▶ [WHAT YOU NEED TO DO]:
Set down the lines that begin at the top of the records and end with the line containing "none -> white brick I1 level 1", and drop every picture.

▶ [RECORDS FOR PROCESSING]:
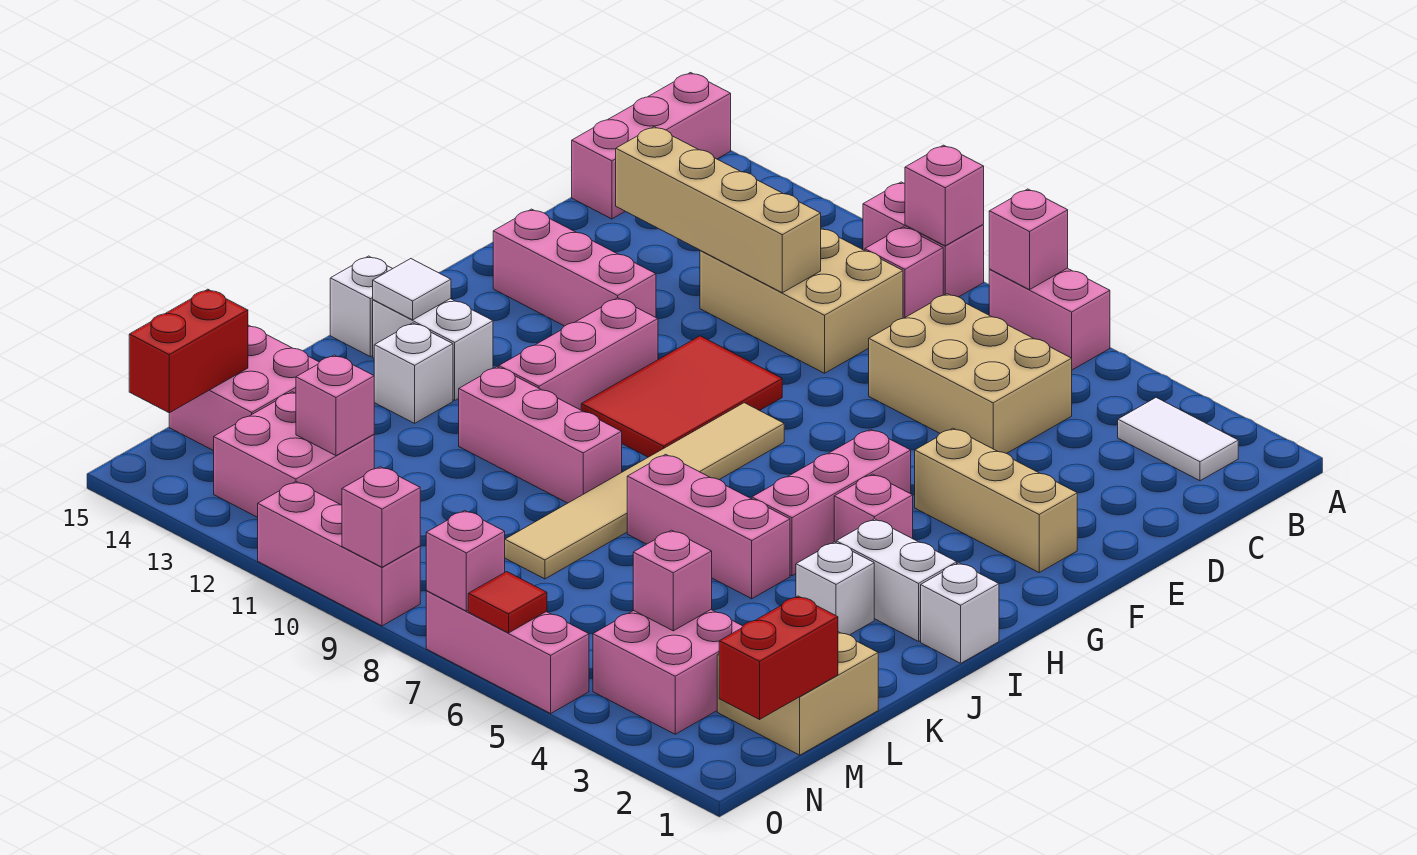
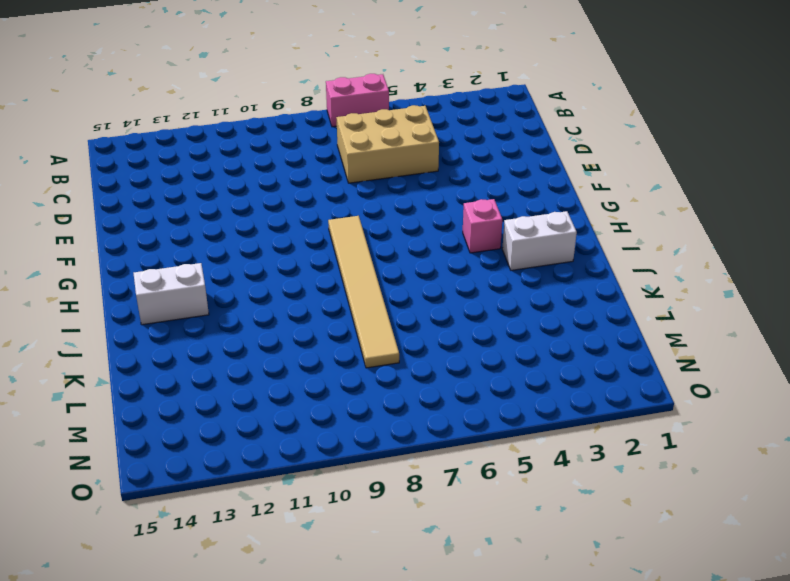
none -> pink brick A9:A10 level 1
none -> pink brick A15:C15 level 1
none -> white tile B2:B3 level 1
none -> pink brick B9 level 1

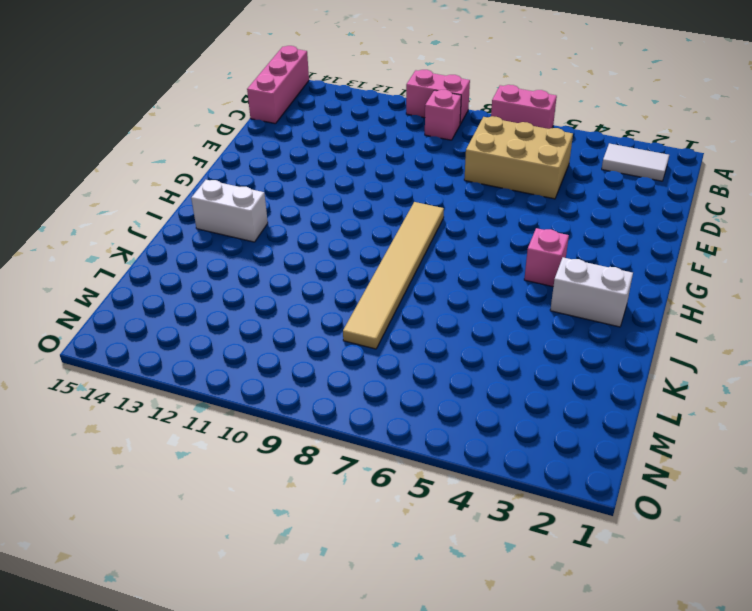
none -> tan brick C9:D11 level 1
none -> tan brick F2:F4 level 1
none -> red tile F9:H10 level 1
none -> pink brick F12:F14 level 1

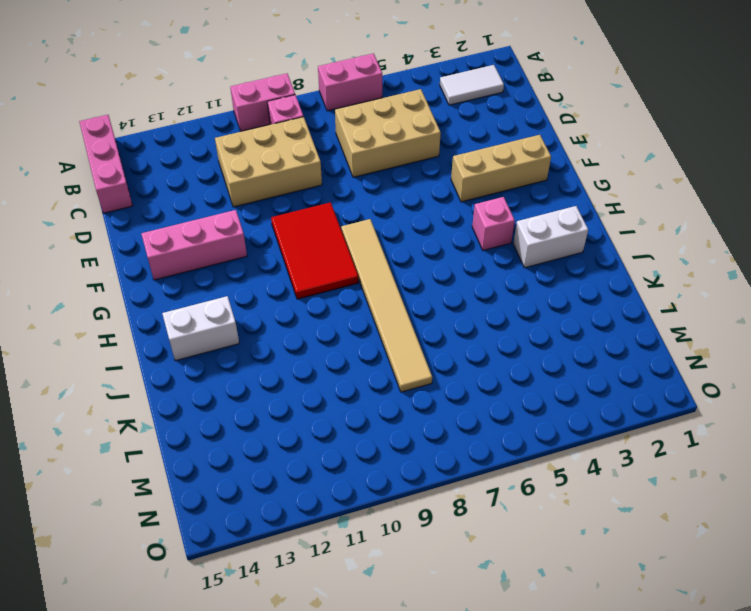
none -> pink brick G5:I5 level 1
none -> pink brick G11:I11 level 1
none -> white brick I1 level 1
none -> white brick I15 level 1

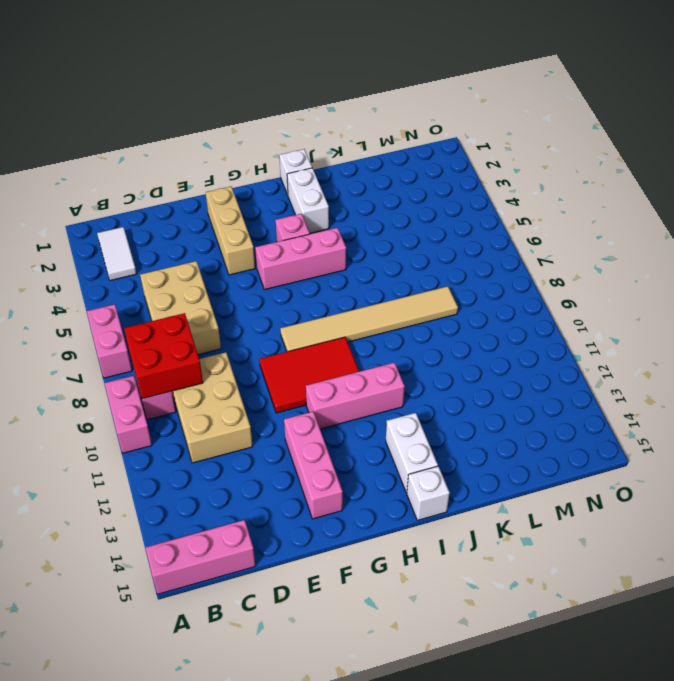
red brick B8:C9 level 2 -> none
none -> white brick J3 level 1
none -> pink brick J5:J7 level 1
none -> pink brick J9:J11 level 1
none -> white brick J13 level 1

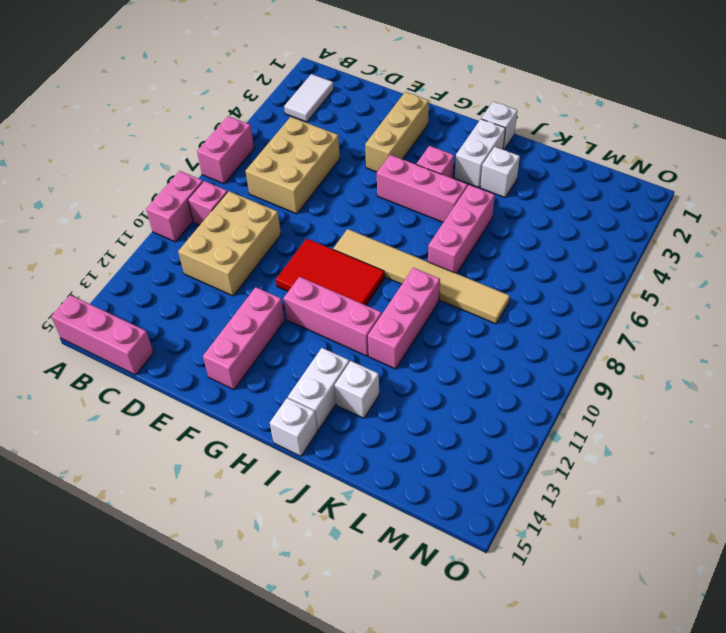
none -> tan brick L1:M2 level 1
none -> pink brick L14:M15 level 1
none -> pink brick M3:N4 level 1
none -> pink brick M12:N13 level 1

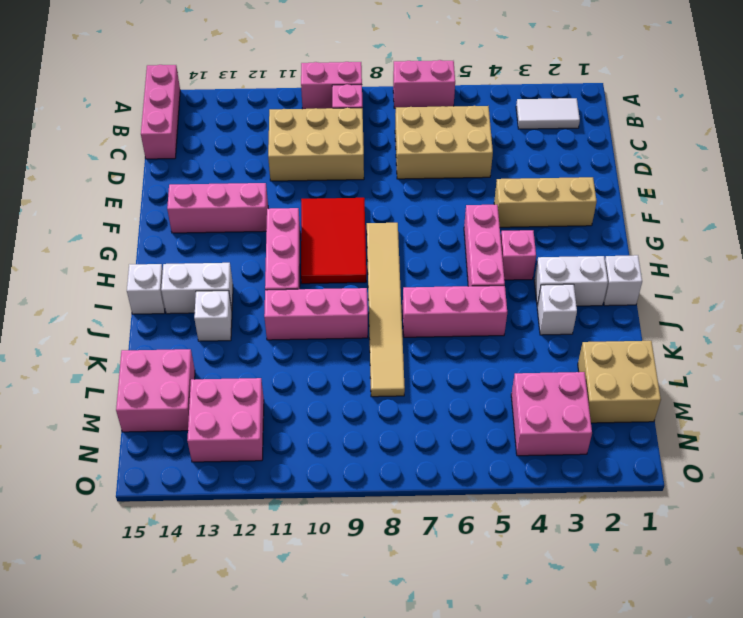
none -> pink brick O5:O7 level 1
none -> pink brick O9:O11 level 1
none -> pink brick A7 level 2
none -> pink brick A9 level 2

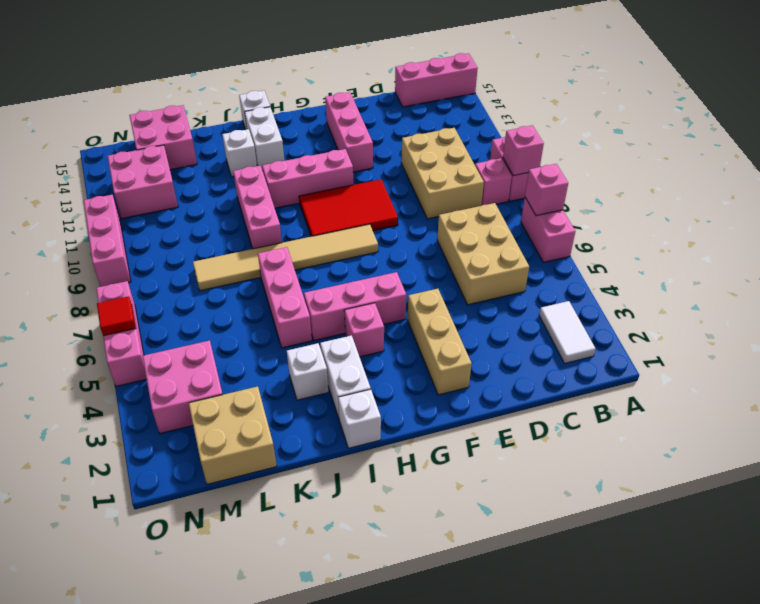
none -> tan brick D10:D13 level 2
none -> white tile I14 level 2
none -> red brick M1:N1 level 2
none -> pink brick M4 level 2

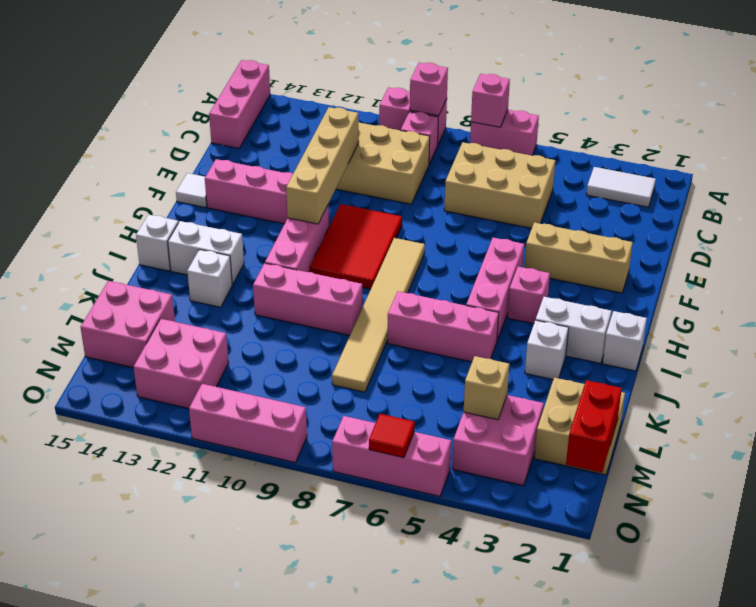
tan brick D11:G11 level 2 -> tan brick D10:D13 level 2
white tile F15 level 1 -> white tile I14 level 2
tan brick M4 level 2 -> pink brick M4 level 2
none -> pink brick M12 level 2
none -> red brick M15:N15 level 2
none -> pink brick O7 level 2
none -> pink brick O9 level 2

▶ [THE ANSWER]:
none -> pink brick A9:A10 level 1
none -> pink brick A15:C15 level 1
none -> white tile B2:B3 level 1
none -> pink brick B9 level 1

none -> tan brick C9:D11 level 1
none -> tan brick F2:F4 level 1
none -> red tile F9:H10 level 1
none -> pink brick F12:F14 level 1

none -> pink brick G5:I5 level 1
none -> pink brick G11:I11 level 1
none -> white brick I1 level 1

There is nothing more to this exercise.